» Directions: Each record must come back unchanged in your answer, stripped of its images.

+-------+

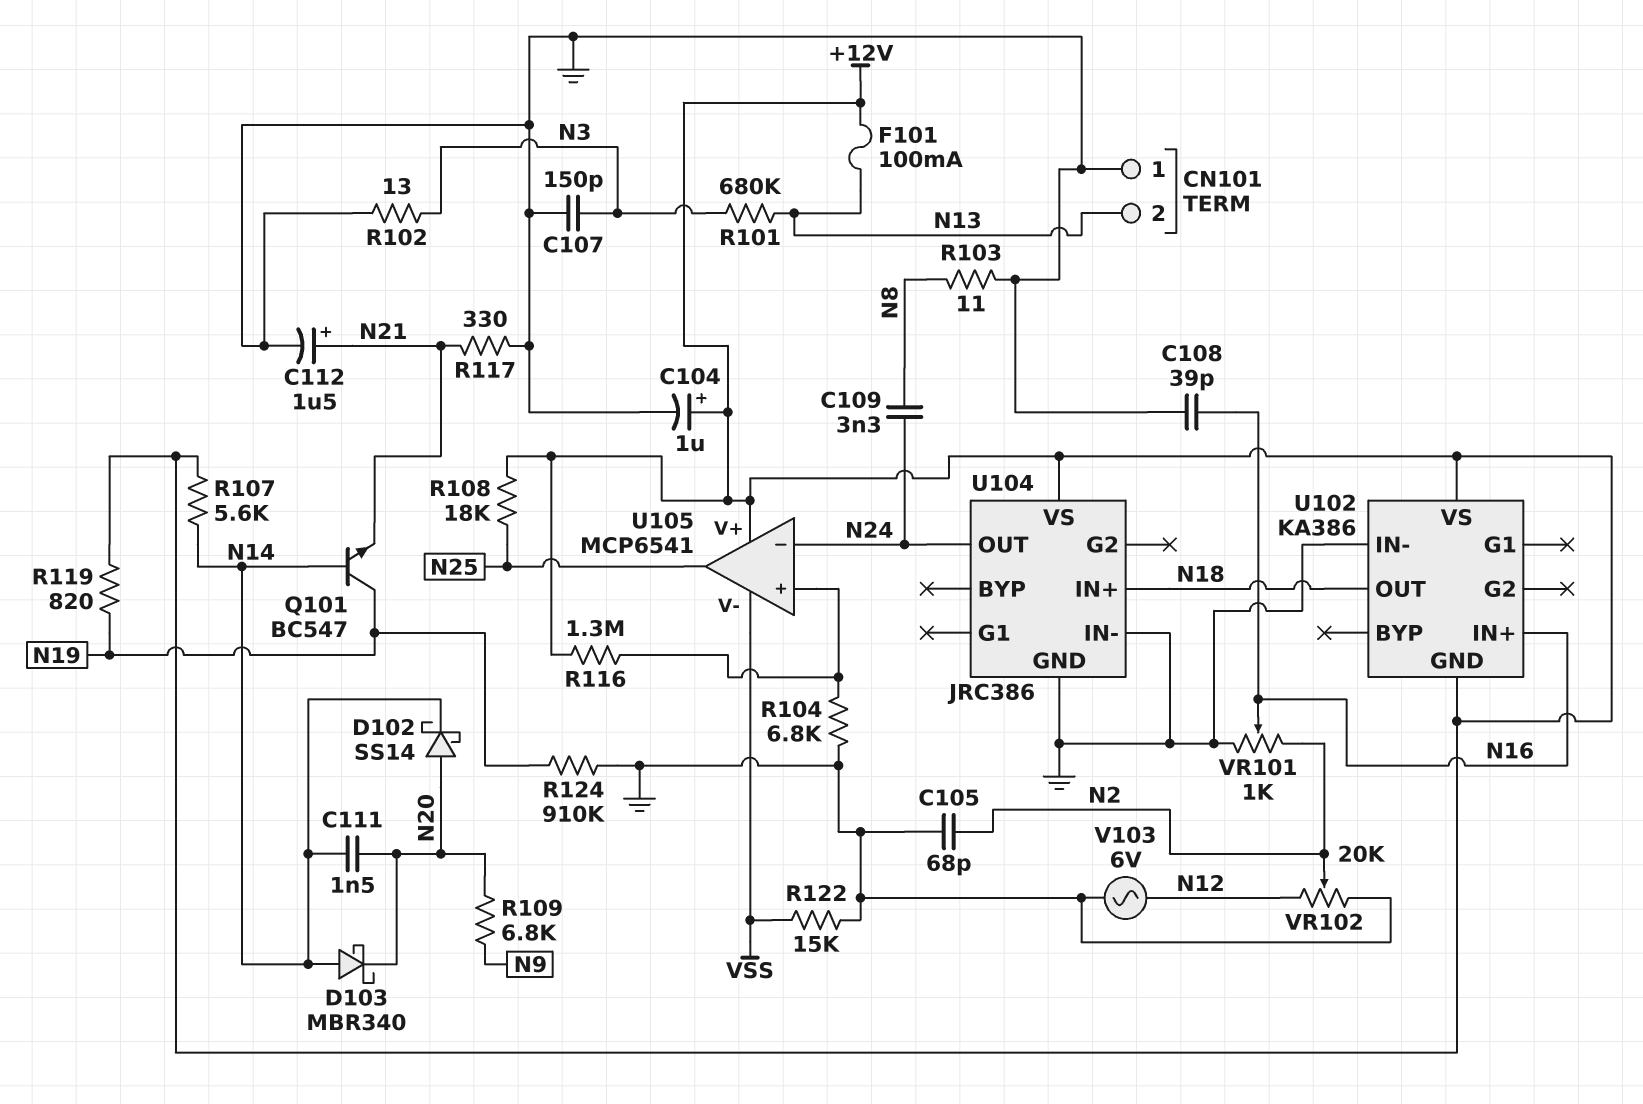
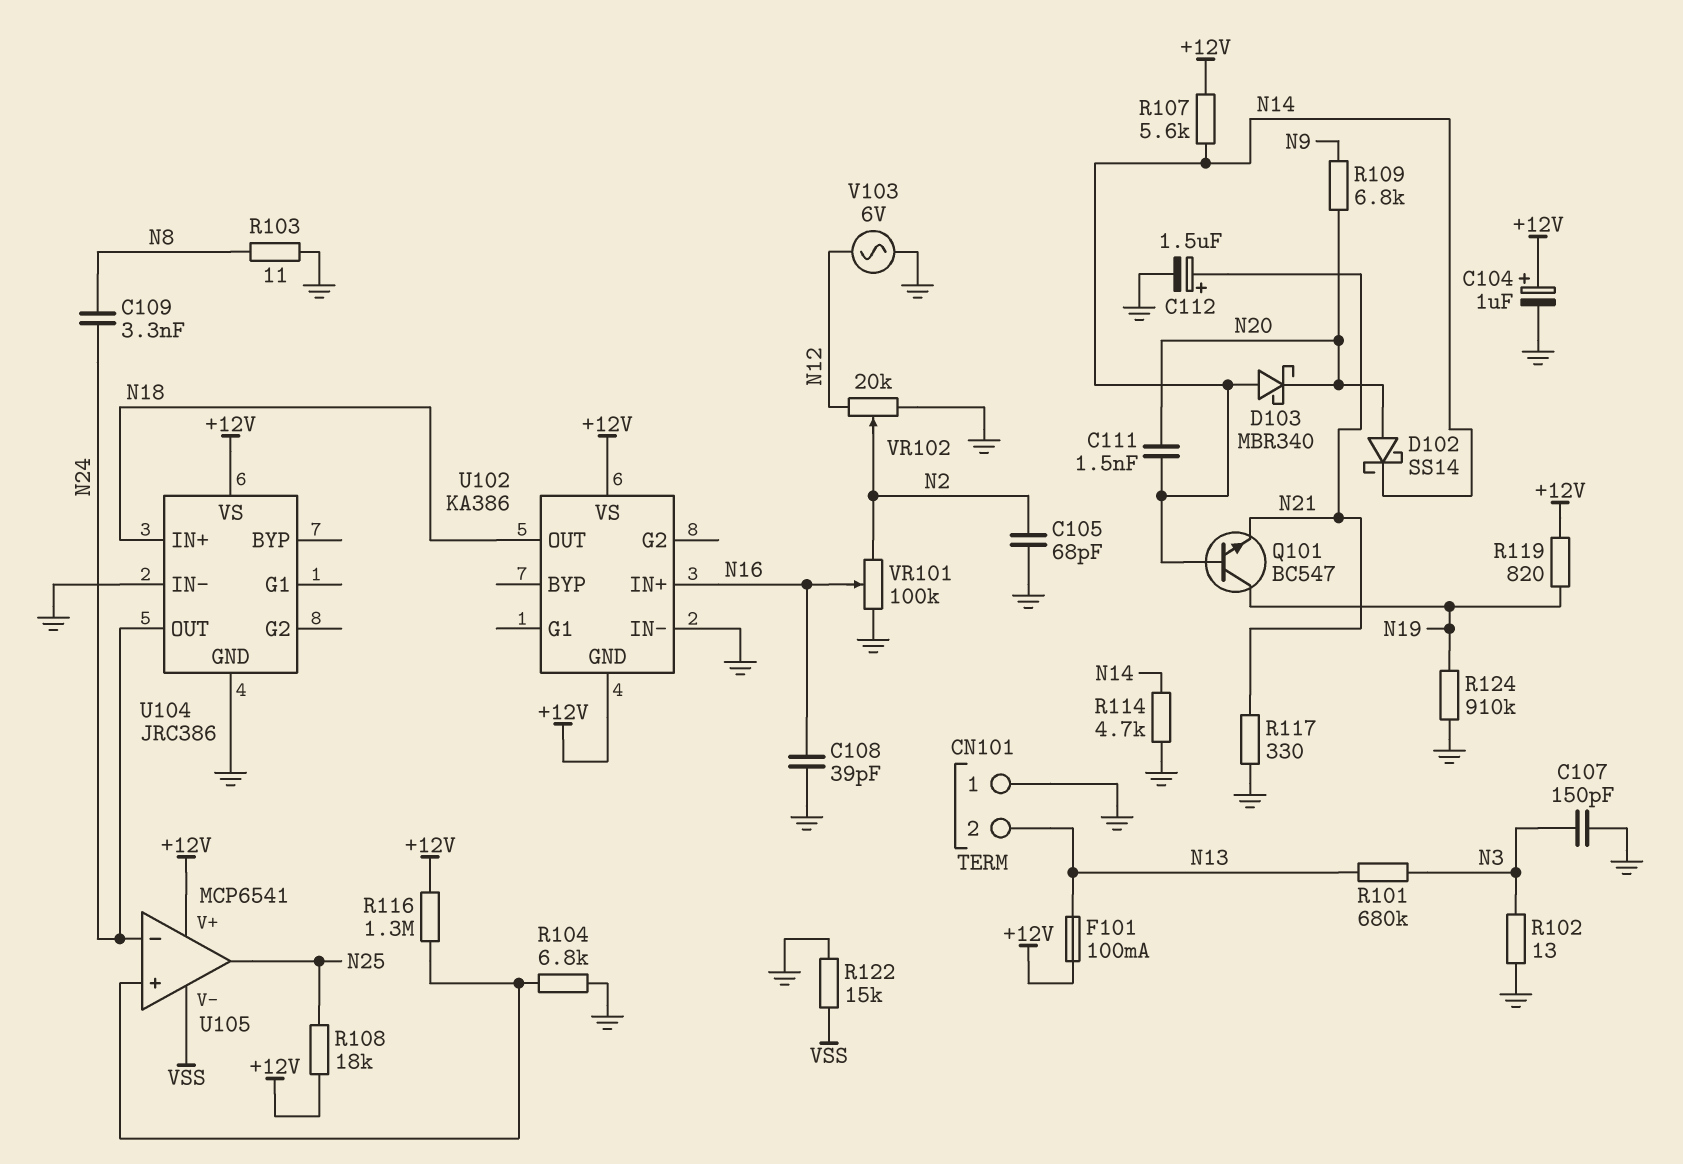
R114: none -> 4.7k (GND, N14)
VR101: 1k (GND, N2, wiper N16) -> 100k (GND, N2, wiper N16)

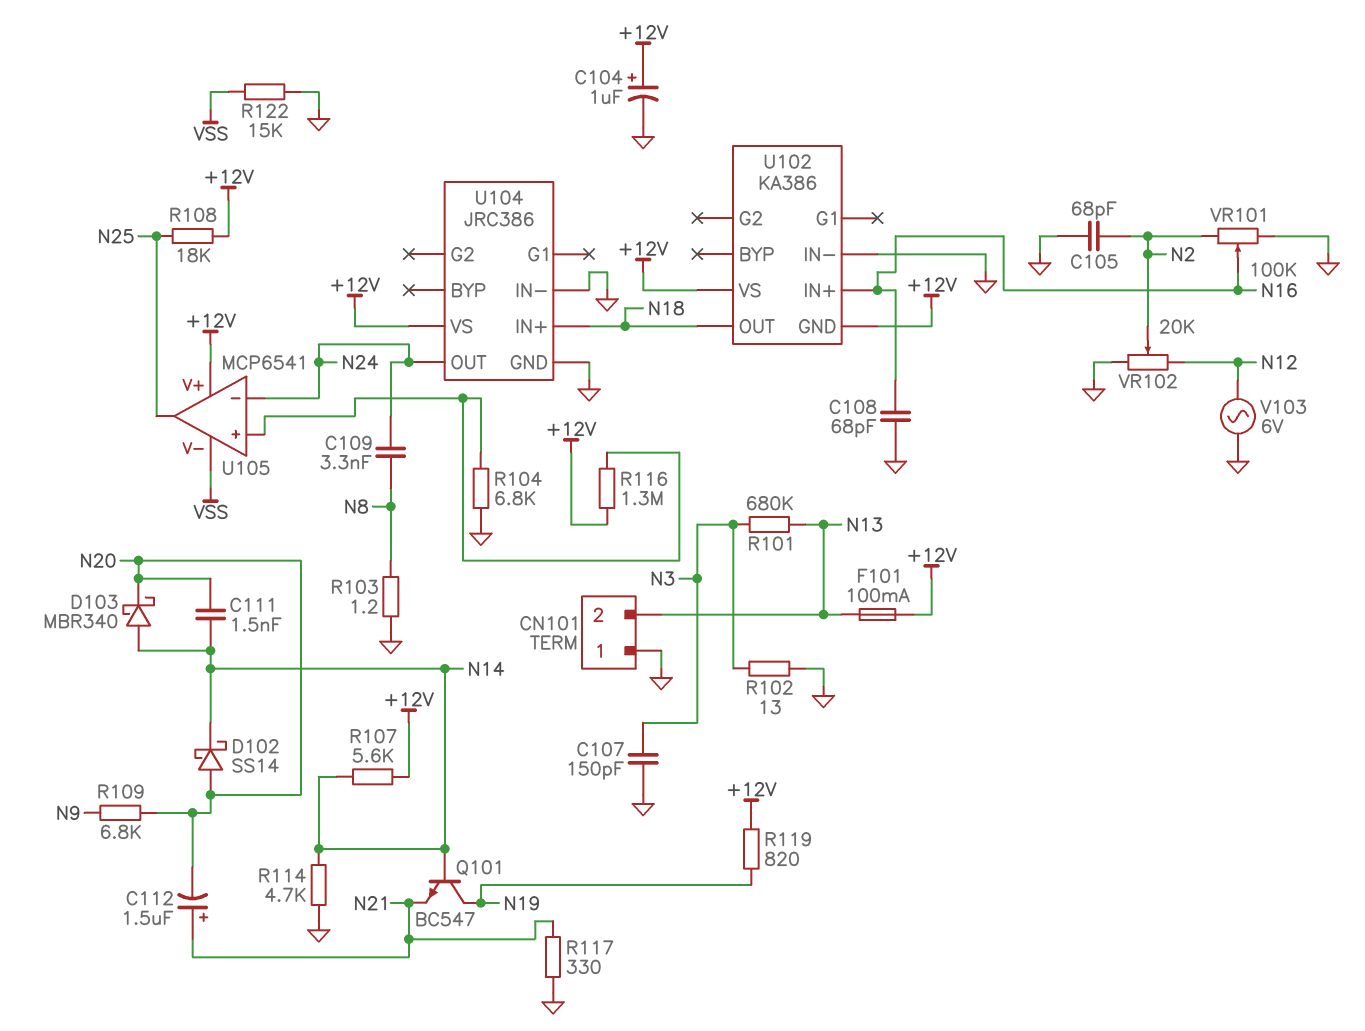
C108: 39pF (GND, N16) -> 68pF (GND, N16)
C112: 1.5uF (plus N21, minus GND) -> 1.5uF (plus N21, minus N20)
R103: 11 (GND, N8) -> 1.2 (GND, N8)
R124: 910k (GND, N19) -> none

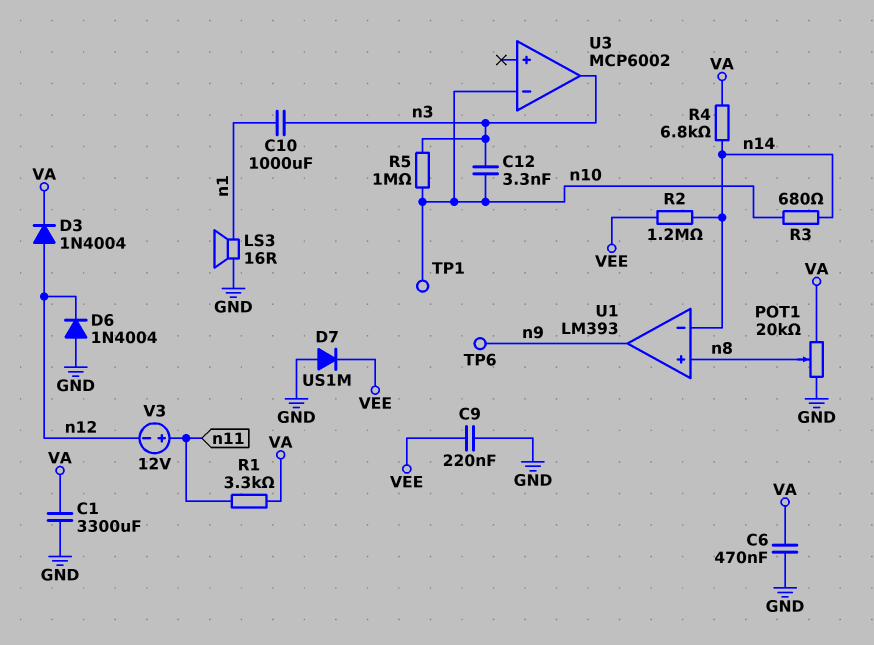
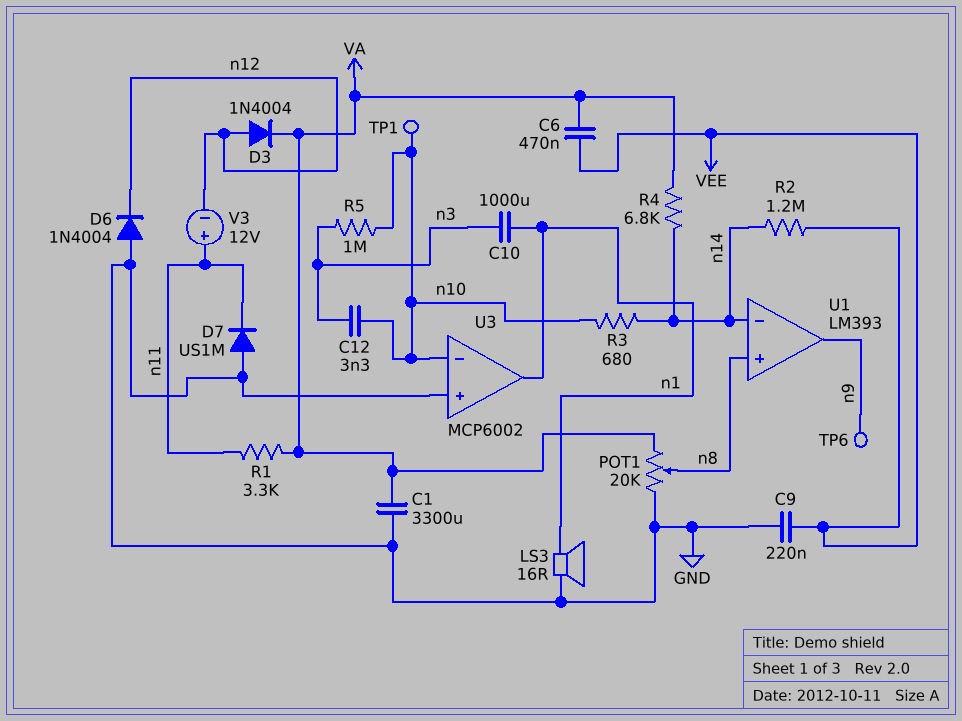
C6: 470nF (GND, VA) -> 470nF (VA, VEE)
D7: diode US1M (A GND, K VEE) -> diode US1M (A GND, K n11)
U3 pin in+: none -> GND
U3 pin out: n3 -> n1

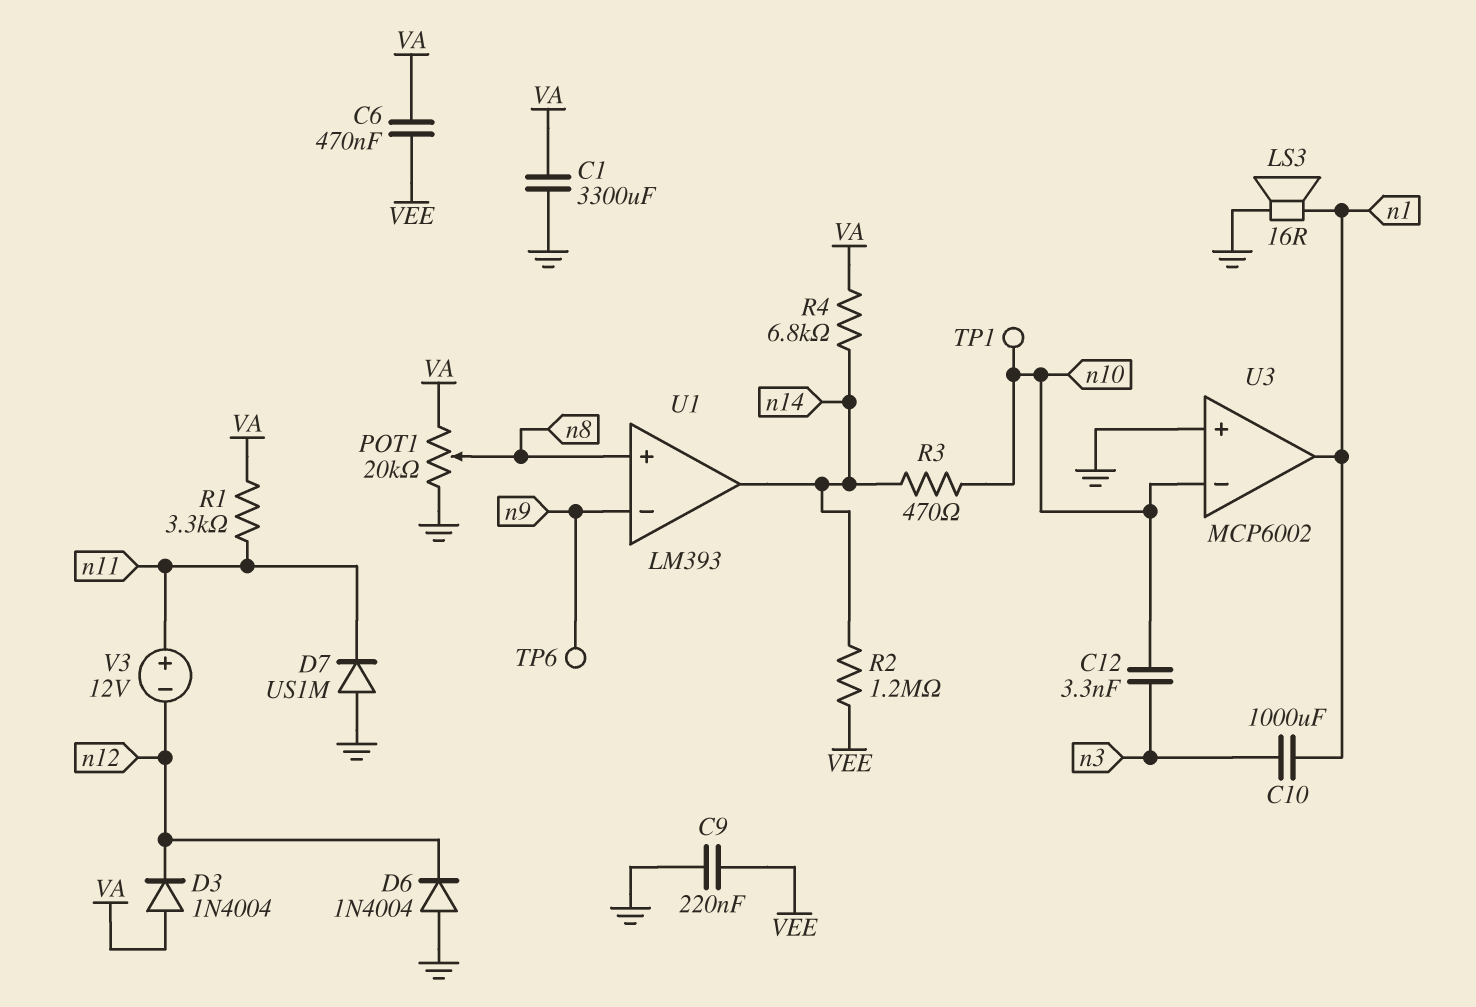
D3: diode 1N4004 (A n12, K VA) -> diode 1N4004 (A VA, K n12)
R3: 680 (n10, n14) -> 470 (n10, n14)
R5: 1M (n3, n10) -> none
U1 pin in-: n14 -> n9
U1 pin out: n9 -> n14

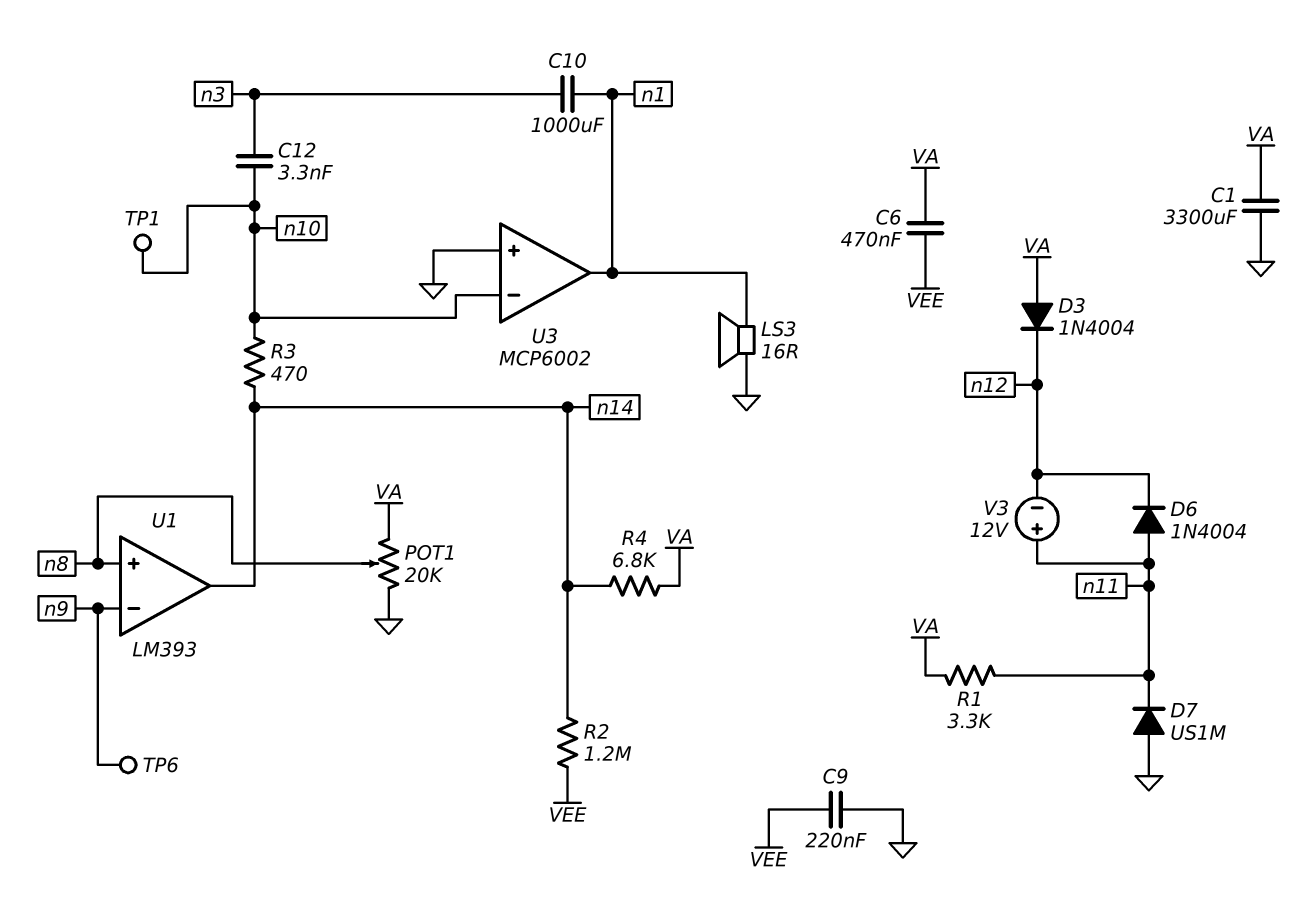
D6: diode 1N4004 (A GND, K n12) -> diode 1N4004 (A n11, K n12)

+-------+

» Response for this exercise:
R114: none -> 4.7k (GND, N14)
VR101: 1k (GND, N2, wiper N16) -> 100k (GND, N2, wiper N16)

C108: 39pF (GND, N16) -> 68pF (GND, N16)
C112: 1.5uF (plus N21, minus GND) -> 1.5uF (plus N21, minus N20)
R103: 11 (GND, N8) -> 1.2 (GND, N8)
R124: 910k (GND, N19) -> none

C6: 470nF (GND, VA) -> 470nF (VA, VEE)
D7: diode US1M (A GND, K VEE) -> diode US1M (A GND, K n11)
U3 pin in+: none -> GND
U3 pin out: n3 -> n1

D3: diode 1N4004 (A n12, K VA) -> diode 1N4004 (A VA, K n12)
R3: 680 (n10, n14) -> 470 (n10, n14)
R5: 1M (n3, n10) -> none
U1 pin in-: n14 -> n9
U1 pin out: n9 -> n14

D6: diode 1N4004 (A GND, K n12) -> diode 1N4004 (A n11, K n12)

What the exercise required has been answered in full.